Only text belongs in your copy of the listing below; reproduce it exactly and leave out the pictures.

>>>>

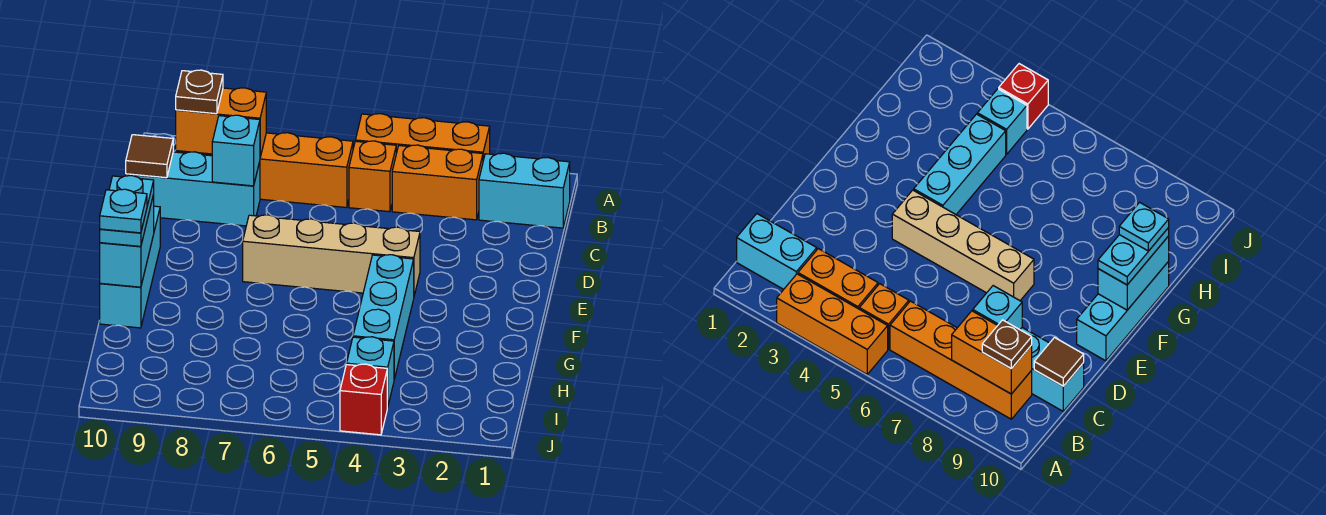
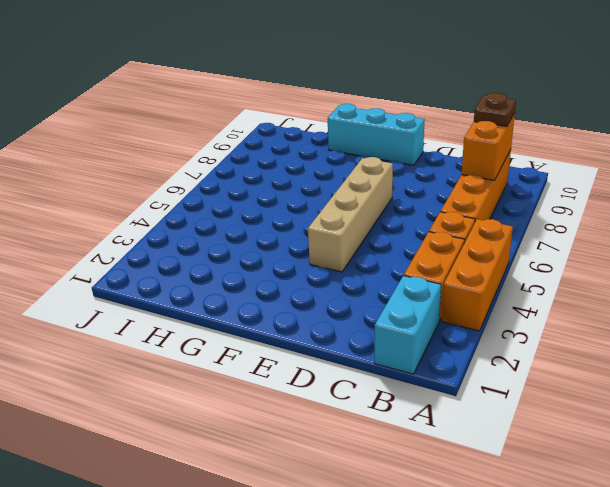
none -> cyan brick C8:C10 level 1
none -> cyan brick F4:H4 level 1
none -> cyan brick I4 level 1

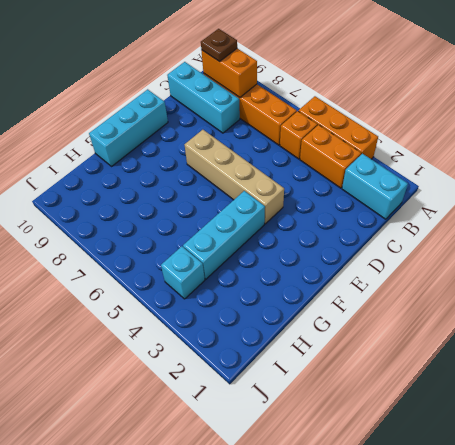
none -> red brick J4 level 1
none -> cyan brick C8 level 2
none -> brown tile C10 level 2

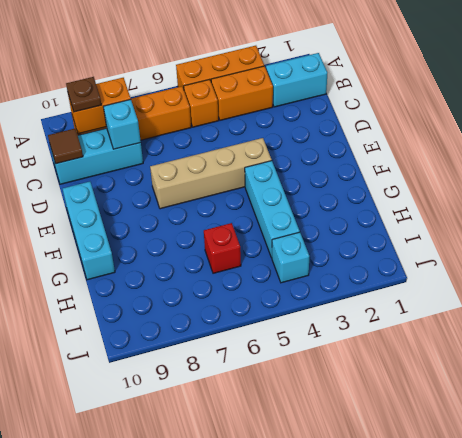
red brick H6 level 1 -> red brick J4 level 1
none -> cyan brick F10:G10 level 2
none -> cyan plate F10:G10 level 3
none -> cyan plate G10 level 4

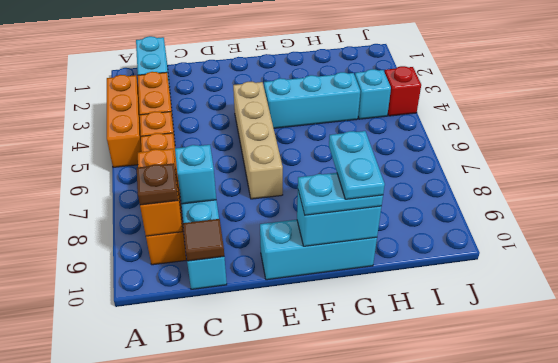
cyan plate G9:G10 level 4 -> cyan plate G10 level 4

<<<<

WORKED SOLUTION:
none -> cyan brick C8:C10 level 1
none -> cyan brick F4:H4 level 1
none -> cyan brick I4 level 1

none -> red brick J4 level 1
none -> cyan brick C8 level 2
none -> brown tile C10 level 2

red brick H6 level 1 -> red brick J4 level 1
none -> cyan brick F10:G10 level 2
none -> cyan plate F10:G10 level 3
none -> cyan plate G10 level 4

cyan plate G9:G10 level 4 -> cyan plate G10 level 4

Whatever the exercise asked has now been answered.